Return, exactly and in full, the lines of the records below starting at the one with "C2: 2.2uF (GND, VSS) -> 470nF (GND, VSS)" and ending at the one with "R3: 47k (GND, U1/in+) -> 47k (U1/in+, VA)", and no other lines.
[[ The input, beginning ]]
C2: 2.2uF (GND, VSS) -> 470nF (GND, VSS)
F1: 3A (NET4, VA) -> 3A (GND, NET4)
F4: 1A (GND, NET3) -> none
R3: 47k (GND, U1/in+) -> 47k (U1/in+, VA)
[[ The input, end ]]
[[ The input, beginning ]]
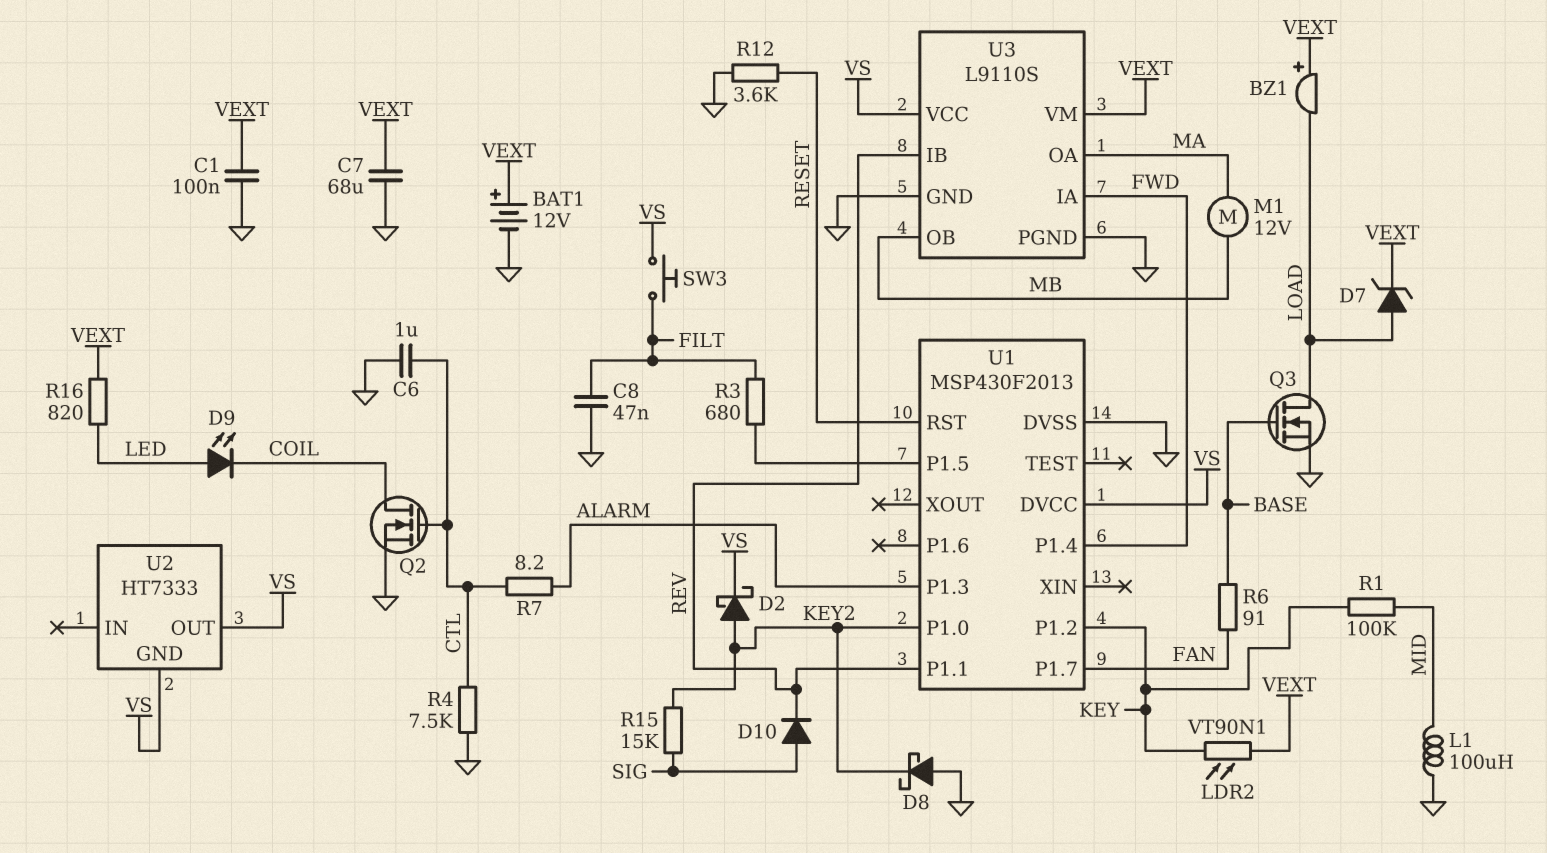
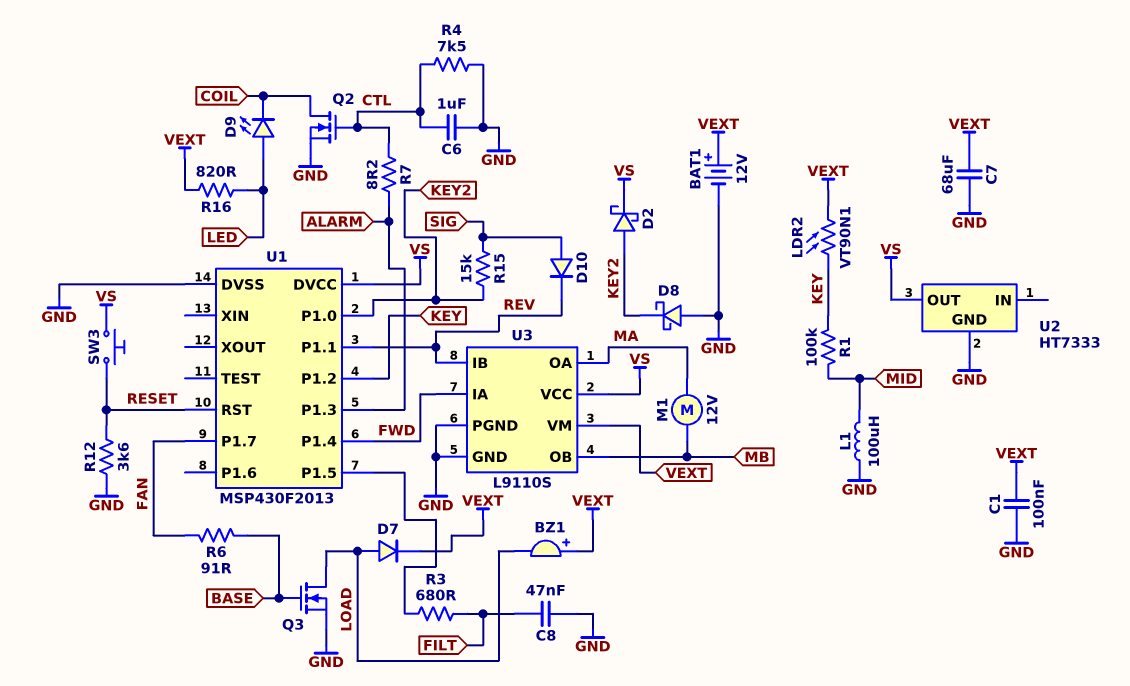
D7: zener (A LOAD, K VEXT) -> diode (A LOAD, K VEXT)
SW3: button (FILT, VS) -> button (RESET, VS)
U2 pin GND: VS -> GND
[[ The input, end ]]
**Output**.
C2: 2.2uF (GND, VSS) -> 470nF (GND, VSS)
F1: 3A (NET4, VA) -> 3A (GND, NET4)
F4: 1A (GND, NET3) -> none
R3: 47k (GND, U1/in+) -> 47k (U1/in+, VA)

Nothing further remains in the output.